## WORK TO BE COMPLETED
All entries are to be quoted exactly; the images stay out of the copy.

Records excerpted from a collection:
______________________________

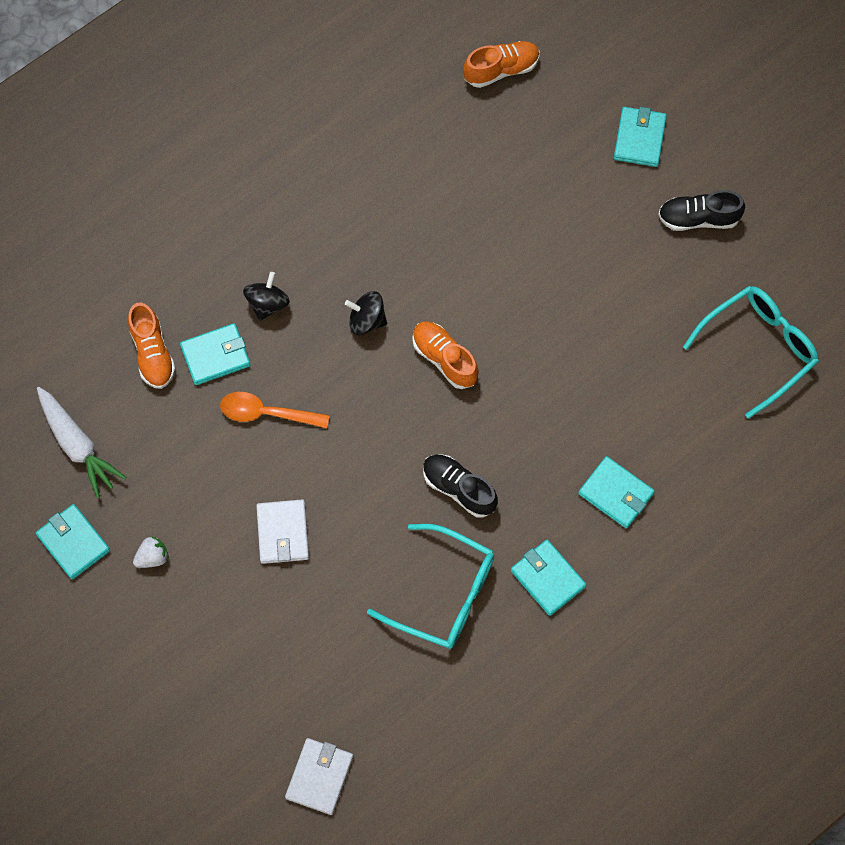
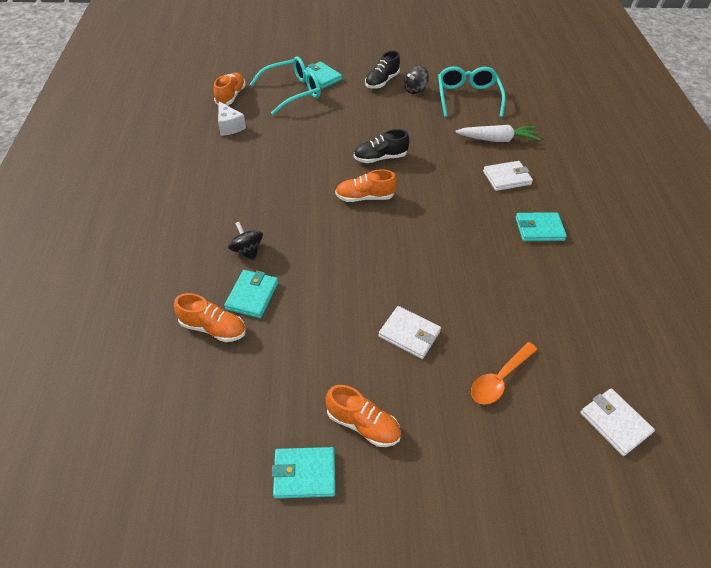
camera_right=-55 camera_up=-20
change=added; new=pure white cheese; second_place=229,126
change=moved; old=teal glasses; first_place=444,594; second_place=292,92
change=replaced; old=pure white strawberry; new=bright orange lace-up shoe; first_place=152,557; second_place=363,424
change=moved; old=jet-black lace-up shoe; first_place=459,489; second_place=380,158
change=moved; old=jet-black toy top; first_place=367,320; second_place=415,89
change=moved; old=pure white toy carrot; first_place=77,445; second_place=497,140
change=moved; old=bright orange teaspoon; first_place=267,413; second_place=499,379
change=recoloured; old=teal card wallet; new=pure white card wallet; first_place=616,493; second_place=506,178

______________________________

## REPLY TO THE TASK
camera_right=-55 camera_up=-20
change=added; new=pure white cheese; second_place=229,126
change=moved; old=teal glasses; first_place=444,594; second_place=292,92
change=replaced; old=pure white strawberry; new=bright orange lace-up shoe; first_place=152,557; second_place=363,424
change=moved; old=jet-black lace-up shoe; first_place=459,489; second_place=380,158
change=moved; old=jet-black toy top; first_place=367,320; second_place=415,89
change=moved; old=pure white toy carrot; first_place=77,445; second_place=497,140
change=moved; old=bright orange teaspoon; first_place=267,413; second_place=499,379
change=recoloured; old=teal card wallet; new=pure white card wallet; first_place=616,493; second_place=506,178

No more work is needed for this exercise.